» Work task:
Every line of the data below needs to be reproduced exactly.

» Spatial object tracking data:
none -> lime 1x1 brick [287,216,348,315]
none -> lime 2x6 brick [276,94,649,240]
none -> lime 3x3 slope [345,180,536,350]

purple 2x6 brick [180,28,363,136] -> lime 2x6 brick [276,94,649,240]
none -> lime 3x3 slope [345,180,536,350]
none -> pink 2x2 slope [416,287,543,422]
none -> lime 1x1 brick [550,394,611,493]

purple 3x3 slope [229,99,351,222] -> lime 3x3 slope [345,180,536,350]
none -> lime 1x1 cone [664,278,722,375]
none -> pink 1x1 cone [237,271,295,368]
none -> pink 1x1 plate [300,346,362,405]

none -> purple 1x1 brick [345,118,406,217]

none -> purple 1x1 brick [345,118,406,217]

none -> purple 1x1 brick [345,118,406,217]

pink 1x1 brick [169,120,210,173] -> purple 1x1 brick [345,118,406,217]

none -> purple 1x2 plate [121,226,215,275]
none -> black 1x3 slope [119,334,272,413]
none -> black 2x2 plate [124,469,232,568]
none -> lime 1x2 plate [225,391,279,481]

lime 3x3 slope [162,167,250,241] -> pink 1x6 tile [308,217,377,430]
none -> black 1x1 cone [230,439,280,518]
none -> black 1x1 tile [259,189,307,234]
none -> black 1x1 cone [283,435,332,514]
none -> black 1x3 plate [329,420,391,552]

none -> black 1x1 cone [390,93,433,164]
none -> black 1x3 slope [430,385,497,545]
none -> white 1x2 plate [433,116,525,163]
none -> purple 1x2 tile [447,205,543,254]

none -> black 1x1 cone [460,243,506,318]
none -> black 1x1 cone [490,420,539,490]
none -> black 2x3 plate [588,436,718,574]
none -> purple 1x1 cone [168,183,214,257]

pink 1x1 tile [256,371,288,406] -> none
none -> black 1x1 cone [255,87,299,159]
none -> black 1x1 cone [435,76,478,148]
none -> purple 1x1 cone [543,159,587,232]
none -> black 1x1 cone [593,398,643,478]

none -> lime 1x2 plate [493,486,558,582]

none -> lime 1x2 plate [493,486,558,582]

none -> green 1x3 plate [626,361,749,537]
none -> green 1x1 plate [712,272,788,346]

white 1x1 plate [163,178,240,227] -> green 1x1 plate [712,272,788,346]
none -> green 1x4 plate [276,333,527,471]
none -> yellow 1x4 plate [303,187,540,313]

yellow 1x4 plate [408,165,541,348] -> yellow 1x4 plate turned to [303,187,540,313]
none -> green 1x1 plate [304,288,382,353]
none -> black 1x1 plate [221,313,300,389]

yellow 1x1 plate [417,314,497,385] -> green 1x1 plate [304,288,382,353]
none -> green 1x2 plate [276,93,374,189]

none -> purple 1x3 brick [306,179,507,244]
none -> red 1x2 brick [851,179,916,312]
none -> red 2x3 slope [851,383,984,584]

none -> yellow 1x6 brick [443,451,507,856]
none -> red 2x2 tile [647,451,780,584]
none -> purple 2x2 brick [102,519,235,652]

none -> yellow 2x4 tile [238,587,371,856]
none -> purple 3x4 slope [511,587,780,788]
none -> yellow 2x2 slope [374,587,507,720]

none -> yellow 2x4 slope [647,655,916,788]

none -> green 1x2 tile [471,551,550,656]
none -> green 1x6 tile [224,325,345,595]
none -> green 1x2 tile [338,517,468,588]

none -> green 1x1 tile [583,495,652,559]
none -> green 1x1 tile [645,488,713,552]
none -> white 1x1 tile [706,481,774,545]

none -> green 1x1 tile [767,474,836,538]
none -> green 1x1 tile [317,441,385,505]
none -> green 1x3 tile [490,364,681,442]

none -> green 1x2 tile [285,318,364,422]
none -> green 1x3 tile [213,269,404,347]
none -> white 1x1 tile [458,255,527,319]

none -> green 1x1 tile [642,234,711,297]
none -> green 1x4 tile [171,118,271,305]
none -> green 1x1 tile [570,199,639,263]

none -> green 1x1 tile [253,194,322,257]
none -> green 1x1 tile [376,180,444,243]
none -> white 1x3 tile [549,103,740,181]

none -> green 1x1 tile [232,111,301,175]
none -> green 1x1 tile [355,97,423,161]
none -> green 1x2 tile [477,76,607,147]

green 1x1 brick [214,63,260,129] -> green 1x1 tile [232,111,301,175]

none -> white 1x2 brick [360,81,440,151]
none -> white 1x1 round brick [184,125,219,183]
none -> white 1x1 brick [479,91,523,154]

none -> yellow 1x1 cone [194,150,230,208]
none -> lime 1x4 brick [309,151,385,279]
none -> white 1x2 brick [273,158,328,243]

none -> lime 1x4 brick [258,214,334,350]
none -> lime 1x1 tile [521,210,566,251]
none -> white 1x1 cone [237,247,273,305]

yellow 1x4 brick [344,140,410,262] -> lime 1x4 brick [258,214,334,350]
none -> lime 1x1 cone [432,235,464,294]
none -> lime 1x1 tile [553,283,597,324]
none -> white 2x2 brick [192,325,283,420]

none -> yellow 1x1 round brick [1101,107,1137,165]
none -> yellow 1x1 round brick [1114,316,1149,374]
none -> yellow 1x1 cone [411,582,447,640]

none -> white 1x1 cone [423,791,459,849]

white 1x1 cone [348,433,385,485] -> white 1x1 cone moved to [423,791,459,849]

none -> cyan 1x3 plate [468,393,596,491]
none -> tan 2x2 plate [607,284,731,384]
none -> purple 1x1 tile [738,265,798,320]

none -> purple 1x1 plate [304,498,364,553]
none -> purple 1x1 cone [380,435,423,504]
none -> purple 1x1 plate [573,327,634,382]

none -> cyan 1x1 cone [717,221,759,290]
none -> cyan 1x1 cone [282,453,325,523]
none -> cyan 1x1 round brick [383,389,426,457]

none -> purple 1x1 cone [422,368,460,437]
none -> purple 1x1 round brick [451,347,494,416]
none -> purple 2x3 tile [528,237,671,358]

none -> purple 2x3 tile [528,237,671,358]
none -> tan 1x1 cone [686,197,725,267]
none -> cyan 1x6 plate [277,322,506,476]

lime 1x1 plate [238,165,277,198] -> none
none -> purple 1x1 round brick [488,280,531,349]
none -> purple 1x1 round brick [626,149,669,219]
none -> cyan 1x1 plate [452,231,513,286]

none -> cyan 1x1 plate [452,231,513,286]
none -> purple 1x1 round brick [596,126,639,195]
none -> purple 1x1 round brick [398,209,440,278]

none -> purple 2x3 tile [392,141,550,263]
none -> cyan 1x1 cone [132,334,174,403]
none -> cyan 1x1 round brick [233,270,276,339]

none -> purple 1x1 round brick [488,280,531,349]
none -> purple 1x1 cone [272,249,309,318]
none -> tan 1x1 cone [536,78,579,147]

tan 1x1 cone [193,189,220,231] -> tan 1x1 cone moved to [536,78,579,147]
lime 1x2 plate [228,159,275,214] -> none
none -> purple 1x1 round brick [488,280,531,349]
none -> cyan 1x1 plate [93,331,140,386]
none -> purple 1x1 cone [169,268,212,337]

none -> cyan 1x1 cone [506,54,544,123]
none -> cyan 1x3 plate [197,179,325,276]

» Task output:
none -> lime 1x1 brick [287,216,348,315]
none -> lime 2x6 brick [276,94,649,240]
none -> lime 3x3 slope [345,180,536,350]

purple 2x6 brick [180,28,363,136] -> lime 2x6 brick [276,94,649,240]
none -> lime 3x3 slope [345,180,536,350]
none -> pink 2x2 slope [416,287,543,422]
none -> lime 1x1 brick [550,394,611,493]

purple 3x3 slope [229,99,351,222] -> lime 3x3 slope [345,180,536,350]
none -> lime 1x1 cone [664,278,722,375]
none -> pink 1x1 cone [237,271,295,368]
none -> pink 1x1 plate [300,346,362,405]

none -> purple 1x1 brick [345,118,406,217]

none -> purple 1x1 brick [345,118,406,217]

none -> purple 1x1 brick [345,118,406,217]

pink 1x1 brick [169,120,210,173] -> purple 1x1 brick [345,118,406,217]

none -> purple 1x2 plate [121,226,215,275]
none -> black 1x3 slope [119,334,272,413]
none -> black 2x2 plate [124,469,232,568]
none -> lime 1x2 plate [225,391,279,481]

lime 3x3 slope [162,167,250,241] -> pink 1x6 tile [308,217,377,430]
none -> black 1x1 cone [230,439,280,518]
none -> black 1x1 tile [259,189,307,234]
none -> black 1x1 cone [283,435,332,514]
none -> black 1x3 plate [329,420,391,552]

none -> black 1x1 cone [390,93,433,164]
none -> black 1x3 slope [430,385,497,545]
none -> white 1x2 plate [433,116,525,163]
none -> purple 1x2 tile [447,205,543,254]

none -> black 1x1 cone [460,243,506,318]
none -> black 1x1 cone [490,420,539,490]
none -> black 2x3 plate [588,436,718,574]
none -> purple 1x1 cone [168,183,214,257]

pink 1x1 tile [256,371,288,406] -> none
none -> black 1x1 cone [255,87,299,159]
none -> black 1x1 cone [435,76,478,148]
none -> purple 1x1 cone [543,159,587,232]
none -> black 1x1 cone [593,398,643,478]

none -> lime 1x2 plate [493,486,558,582]

none -> lime 1x2 plate [493,486,558,582]

none -> green 1x3 plate [626,361,749,537]
none -> green 1x1 plate [712,272,788,346]

white 1x1 plate [163,178,240,227] -> green 1x1 plate [712,272,788,346]
none -> green 1x4 plate [276,333,527,471]
none -> yellow 1x4 plate [303,187,540,313]

yellow 1x4 plate [408,165,541,348] -> yellow 1x4 plate turned to [303,187,540,313]
none -> green 1x1 plate [304,288,382,353]
none -> black 1x1 plate [221,313,300,389]

yellow 1x1 plate [417,314,497,385] -> green 1x1 plate [304,288,382,353]
none -> green 1x2 plate [276,93,374,189]

none -> purple 1x3 brick [306,179,507,244]
none -> red 1x2 brick [851,179,916,312]
none -> red 2x3 slope [851,383,984,584]

none -> yellow 1x6 brick [443,451,507,856]
none -> red 2x2 tile [647,451,780,584]
none -> purple 2x2 brick [102,519,235,652]

none -> yellow 2x4 tile [238,587,371,856]
none -> purple 3x4 slope [511,587,780,788]
none -> yellow 2x2 slope [374,587,507,720]

none -> yellow 2x4 slope [647,655,916,788]

none -> green 1x2 tile [471,551,550,656]
none -> green 1x6 tile [224,325,345,595]
none -> green 1x2 tile [338,517,468,588]

none -> green 1x1 tile [583,495,652,559]
none -> green 1x1 tile [645,488,713,552]
none -> white 1x1 tile [706,481,774,545]

none -> green 1x1 tile [767,474,836,538]
none -> green 1x1 tile [317,441,385,505]
none -> green 1x3 tile [490,364,681,442]

none -> green 1x2 tile [285,318,364,422]
none -> green 1x3 tile [213,269,404,347]
none -> white 1x1 tile [458,255,527,319]

none -> green 1x1 tile [642,234,711,297]
none -> green 1x4 tile [171,118,271,305]
none -> green 1x1 tile [570,199,639,263]

none -> green 1x1 tile [253,194,322,257]
none -> green 1x1 tile [376,180,444,243]
none -> white 1x3 tile [549,103,740,181]

none -> green 1x1 tile [232,111,301,175]
none -> green 1x1 tile [355,97,423,161]
none -> green 1x2 tile [477,76,607,147]

green 1x1 brick [214,63,260,129] -> green 1x1 tile [232,111,301,175]

none -> white 1x2 brick [360,81,440,151]
none -> white 1x1 round brick [184,125,219,183]
none -> white 1x1 brick [479,91,523,154]

none -> yellow 1x1 cone [194,150,230,208]
none -> lime 1x4 brick [309,151,385,279]
none -> white 1x2 brick [273,158,328,243]

none -> lime 1x4 brick [258,214,334,350]
none -> lime 1x1 tile [521,210,566,251]
none -> white 1x1 cone [237,247,273,305]

yellow 1x4 brick [344,140,410,262] -> lime 1x4 brick [258,214,334,350]
none -> lime 1x1 cone [432,235,464,294]
none -> lime 1x1 tile [553,283,597,324]
none -> white 2x2 brick [192,325,283,420]

none -> yellow 1x1 round brick [1101,107,1137,165]
none -> yellow 1x1 round brick [1114,316,1149,374]
none -> yellow 1x1 cone [411,582,447,640]

none -> white 1x1 cone [423,791,459,849]

white 1x1 cone [348,433,385,485] -> white 1x1 cone moved to [423,791,459,849]

none -> cyan 1x3 plate [468,393,596,491]
none -> tan 2x2 plate [607,284,731,384]
none -> purple 1x1 tile [738,265,798,320]

none -> purple 1x1 plate [304,498,364,553]
none -> purple 1x1 cone [380,435,423,504]
none -> purple 1x1 plate [573,327,634,382]

none -> cyan 1x1 cone [717,221,759,290]
none -> cyan 1x1 cone [282,453,325,523]
none -> cyan 1x1 round brick [383,389,426,457]

none -> purple 1x1 cone [422,368,460,437]
none -> purple 1x1 round brick [451,347,494,416]
none -> purple 2x3 tile [528,237,671,358]

none -> purple 2x3 tile [528,237,671,358]
none -> tan 1x1 cone [686,197,725,267]
none -> cyan 1x6 plate [277,322,506,476]

lime 1x1 plate [238,165,277,198] -> none
none -> purple 1x1 round brick [488,280,531,349]
none -> purple 1x1 round brick [626,149,669,219]
none -> cyan 1x1 plate [452,231,513,286]

none -> cyan 1x1 plate [452,231,513,286]
none -> purple 1x1 round brick [596,126,639,195]
none -> purple 1x1 round brick [398,209,440,278]

none -> purple 2x3 tile [392,141,550,263]
none -> cyan 1x1 cone [132,334,174,403]
none -> cyan 1x1 round brick [233,270,276,339]

none -> purple 1x1 round brick [488,280,531,349]
none -> purple 1x1 cone [272,249,309,318]
none -> tan 1x1 cone [536,78,579,147]

tan 1x1 cone [193,189,220,231] -> tan 1x1 cone moved to [536,78,579,147]
lime 1x2 plate [228,159,275,214] -> none
none -> purple 1x1 round brick [488,280,531,349]
none -> cyan 1x1 plate [93,331,140,386]
none -> purple 1x1 cone [169,268,212,337]

none -> cyan 1x1 cone [506,54,544,123]
none -> cyan 1x3 plate [197,179,325,276]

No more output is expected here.